What needs to be done: Copy out every line of the following material word for word, without changing anything.

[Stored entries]
--------------------------------------------------

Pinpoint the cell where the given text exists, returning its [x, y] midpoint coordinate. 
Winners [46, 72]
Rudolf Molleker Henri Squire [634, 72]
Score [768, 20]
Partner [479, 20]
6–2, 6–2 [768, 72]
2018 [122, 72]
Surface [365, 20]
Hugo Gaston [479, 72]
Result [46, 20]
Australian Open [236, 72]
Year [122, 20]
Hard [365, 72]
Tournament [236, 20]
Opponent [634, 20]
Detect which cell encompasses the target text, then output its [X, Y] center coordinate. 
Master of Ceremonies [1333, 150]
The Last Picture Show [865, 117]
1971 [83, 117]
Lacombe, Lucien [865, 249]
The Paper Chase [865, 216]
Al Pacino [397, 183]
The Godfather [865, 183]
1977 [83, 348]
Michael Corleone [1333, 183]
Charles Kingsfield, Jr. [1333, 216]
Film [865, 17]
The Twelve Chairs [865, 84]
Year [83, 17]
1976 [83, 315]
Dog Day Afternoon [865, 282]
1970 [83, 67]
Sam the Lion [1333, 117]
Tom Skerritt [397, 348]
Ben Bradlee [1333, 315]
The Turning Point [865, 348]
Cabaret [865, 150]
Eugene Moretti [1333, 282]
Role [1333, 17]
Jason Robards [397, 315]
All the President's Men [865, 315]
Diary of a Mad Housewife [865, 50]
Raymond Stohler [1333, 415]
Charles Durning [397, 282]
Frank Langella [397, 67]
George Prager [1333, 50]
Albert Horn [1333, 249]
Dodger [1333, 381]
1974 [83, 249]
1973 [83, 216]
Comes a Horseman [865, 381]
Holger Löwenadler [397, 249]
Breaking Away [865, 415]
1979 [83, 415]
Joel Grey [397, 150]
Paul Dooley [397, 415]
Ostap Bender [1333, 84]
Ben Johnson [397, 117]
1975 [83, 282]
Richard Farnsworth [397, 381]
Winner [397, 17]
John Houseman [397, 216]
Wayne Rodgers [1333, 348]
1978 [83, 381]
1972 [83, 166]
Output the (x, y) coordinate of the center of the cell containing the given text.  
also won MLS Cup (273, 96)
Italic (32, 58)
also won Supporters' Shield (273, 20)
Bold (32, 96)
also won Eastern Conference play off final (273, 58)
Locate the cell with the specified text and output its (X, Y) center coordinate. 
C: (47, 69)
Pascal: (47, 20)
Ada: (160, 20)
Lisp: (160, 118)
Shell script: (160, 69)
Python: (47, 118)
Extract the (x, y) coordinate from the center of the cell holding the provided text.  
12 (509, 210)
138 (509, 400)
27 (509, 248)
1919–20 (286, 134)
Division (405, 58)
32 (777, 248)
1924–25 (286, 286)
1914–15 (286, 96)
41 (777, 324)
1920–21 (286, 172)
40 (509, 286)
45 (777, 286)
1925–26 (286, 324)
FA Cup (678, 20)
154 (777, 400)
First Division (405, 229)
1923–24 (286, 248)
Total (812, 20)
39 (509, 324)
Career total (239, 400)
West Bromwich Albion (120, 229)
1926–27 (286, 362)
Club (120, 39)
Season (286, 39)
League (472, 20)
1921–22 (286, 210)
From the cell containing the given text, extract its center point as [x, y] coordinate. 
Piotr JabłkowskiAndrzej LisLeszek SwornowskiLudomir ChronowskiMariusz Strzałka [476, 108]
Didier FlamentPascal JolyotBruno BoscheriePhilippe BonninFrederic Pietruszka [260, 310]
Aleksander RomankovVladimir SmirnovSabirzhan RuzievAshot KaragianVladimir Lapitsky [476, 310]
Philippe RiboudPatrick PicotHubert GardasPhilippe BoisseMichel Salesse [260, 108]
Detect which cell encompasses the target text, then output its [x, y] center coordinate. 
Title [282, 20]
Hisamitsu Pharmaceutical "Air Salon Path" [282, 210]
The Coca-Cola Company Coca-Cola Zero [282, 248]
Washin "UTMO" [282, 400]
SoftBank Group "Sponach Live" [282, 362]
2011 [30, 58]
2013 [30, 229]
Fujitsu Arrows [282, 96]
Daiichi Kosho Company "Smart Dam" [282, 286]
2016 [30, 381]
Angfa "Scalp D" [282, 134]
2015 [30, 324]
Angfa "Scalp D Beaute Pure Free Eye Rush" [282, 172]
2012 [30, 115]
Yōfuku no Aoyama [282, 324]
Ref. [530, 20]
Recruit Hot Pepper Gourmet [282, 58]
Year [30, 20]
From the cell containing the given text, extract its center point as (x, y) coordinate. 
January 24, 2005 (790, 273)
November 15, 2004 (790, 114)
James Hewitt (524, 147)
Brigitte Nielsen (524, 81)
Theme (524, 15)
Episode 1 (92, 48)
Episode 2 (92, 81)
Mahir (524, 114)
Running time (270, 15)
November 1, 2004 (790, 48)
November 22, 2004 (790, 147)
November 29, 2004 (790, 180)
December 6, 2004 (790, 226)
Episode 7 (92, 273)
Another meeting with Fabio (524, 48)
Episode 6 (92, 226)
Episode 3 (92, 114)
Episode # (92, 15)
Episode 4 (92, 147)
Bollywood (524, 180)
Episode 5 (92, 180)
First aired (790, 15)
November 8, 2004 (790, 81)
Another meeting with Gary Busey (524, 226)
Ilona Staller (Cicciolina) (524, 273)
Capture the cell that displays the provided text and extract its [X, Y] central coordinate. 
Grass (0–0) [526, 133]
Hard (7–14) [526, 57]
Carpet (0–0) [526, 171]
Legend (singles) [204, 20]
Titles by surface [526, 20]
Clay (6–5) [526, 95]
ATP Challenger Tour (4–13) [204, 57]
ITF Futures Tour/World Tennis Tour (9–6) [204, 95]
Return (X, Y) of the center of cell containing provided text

--------------------------------------------------

Response to the task:
Pinpoint the cell where the given text exists, returning its [x, y] midpoint coordinate. 
Winners [46, 72]
Rudolf Molleker Henri Squire [634, 72]
Score [768, 20]
Partner [479, 20]
6–2, 6–2 [768, 72]
2018 [122, 72]
Surface [365, 20]
Hugo Gaston [479, 72]
Result [46, 20]
Australian Open [236, 72]
Year [122, 20]
Hard [365, 72]
Tournament [236, 20]
Opponent [634, 20]
Detect which cell encompasses the target text, then output its [X, Y] center coordinate. 
Master of Ceremonies [1333, 150]
The Last Picture Show [865, 117]
1971 [83, 117]
Lacombe, Lucien [865, 249]
The Paper Chase [865, 216]
Al Pacino [397, 183]
The Godfather [865, 183]
1977 [83, 348]
Michael Corleone [1333, 183]
Charles Kingsfield, Jr. [1333, 216]
Film [865, 17]
The Twelve Chairs [865, 84]
Year [83, 17]
1976 [83, 315]
Dog Day Afternoon [865, 282]
1970 [83, 67]
Sam the Lion [1333, 117]
Tom Skerritt [397, 348]
Ben Bradlee [1333, 315]
The Turning Point [865, 348]
Cabaret [865, 150]
Eugene Moretti [1333, 282]
Role [1333, 17]
Jason Robards [397, 315]
All the President's Men [865, 315]
Diary of a Mad Housewife [865, 50]
Raymond Stohler [1333, 415]
Charles Durning [397, 282]
Frank Langella [397, 67]
George Prager [1333, 50]
Albert Horn [1333, 249]
Dodger [1333, 381]
1974 [83, 249]
1973 [83, 216]
Comes a Horseman [865, 381]
Holger Löwenadler [397, 249]
Breaking Away [865, 415]
1979 [83, 415]
Joel Grey [397, 150]
Paul Dooley [397, 415]
Ostap Bender [1333, 84]
Ben Johnson [397, 117]
1975 [83, 282]
Richard Farnsworth [397, 381]
Winner [397, 17]
John Houseman [397, 216]
Wayne Rodgers [1333, 348]
1978 [83, 381]
1972 [83, 166]
Output the (x, y) coordinate of the center of the cell containing the given text.  
also won MLS Cup (273, 96)
Italic (32, 58)
also won Supporters' Shield (273, 20)
Bold (32, 96)
also won Eastern Conference play off final (273, 58)
Locate the cell with the specified text and output its (X, Y) center coordinate. 
C: (47, 69)
Pascal: (47, 20)
Ada: (160, 20)
Lisp: (160, 118)
Shell script: (160, 69)
Python: (47, 118)
Extract the (x, y) coordinate from the center of the cell holding the provided text.  
12 (509, 210)
138 (509, 400)
27 (509, 248)
1919–20 (286, 134)
Division (405, 58)
32 (777, 248)
1924–25 (286, 286)
1914–15 (286, 96)
41 (777, 324)
1920–21 (286, 172)
40 (509, 286)
45 (777, 286)
1925–26 (286, 324)
FA Cup (678, 20)
154 (777, 400)
First Division (405, 229)
1923–24 (286, 248)
Total (812, 20)
39 (509, 324)
Career total (239, 400)
West Bromwich Albion (120, 229)
1926–27 (286, 362)
Club (120, 39)
Season (286, 39)
League (472, 20)
1921–22 (286, 210)
From the cell containing the given text, extract its center point as [x, y] coordinate. 
Piotr JabłkowskiAndrzej LisLeszek SwornowskiLudomir ChronowskiMariusz Strzałka [476, 108]
Didier FlamentPascal JolyotBruno BoscheriePhilippe BonninFrederic Pietruszka [260, 310]
Aleksander RomankovVladimir SmirnovSabirzhan RuzievAshot KaragianVladimir Lapitsky [476, 310]
Philippe RiboudPatrick PicotHubert GardasPhilippe BoisseMichel Salesse [260, 108]
Detect which cell encompasses the target text, then output its [x, y] center coordinate. 
Title [282, 20]
Hisamitsu Pharmaceutical "Air Salon Path" [282, 210]
The Coca-Cola Company Coca-Cola Zero [282, 248]
Washin "UTMO" [282, 400]
SoftBank Group "Sponach Live" [282, 362]
2011 [30, 58]
2013 [30, 229]
Fujitsu Arrows [282, 96]
Daiichi Kosho Company "Smart Dam" [282, 286]
2016 [30, 381]
Angfa "Scalp D" [282, 134]
2015 [30, 324]
Angfa "Scalp D Beaute Pure Free Eye Rush" [282, 172]
2012 [30, 115]
Yōfuku no Aoyama [282, 324]
Ref. [530, 20]
Recruit Hot Pepper Gourmet [282, 58]
Year [30, 20]
From the cell containing the given text, extract its center point as (x, y) coordinate. 
January 24, 2005 (790, 273)
November 15, 2004 (790, 114)
James Hewitt (524, 147)
Brigitte Nielsen (524, 81)
Theme (524, 15)
Episode 1 (92, 48)
Episode 2 (92, 81)
Mahir (524, 114)
Running time (270, 15)
November 1, 2004 (790, 48)
November 22, 2004 (790, 147)
November 29, 2004 (790, 180)
December 6, 2004 (790, 226)
Episode 7 (92, 273)
Another meeting with Fabio (524, 48)
Episode 6 (92, 226)
Episode 3 (92, 114)
Episode # (92, 15)
Episode 4 (92, 147)
Bollywood (524, 180)
Episode 5 (92, 180)
First aired (790, 15)
November 8, 2004 (790, 81)
Another meeting with Gary Busey (524, 226)
Ilona Staller (Cicciolina) (524, 273)
Capture the cell that displays the provided text and extract its [X, Y] central coordinate. 
Grass (0–0) [526, 133]
Hard (7–14) [526, 57]
Carpet (0–0) [526, 171]
Legend (singles) [204, 20]
Titles by surface [526, 20]
Clay (6–5) [526, 95]
ATP Challenger Tour (4–13) [204, 57]
ITF Futures Tour/World Tennis Tour (9–6) [204, 95]
Return (X, Y) of the center of cell containing provided text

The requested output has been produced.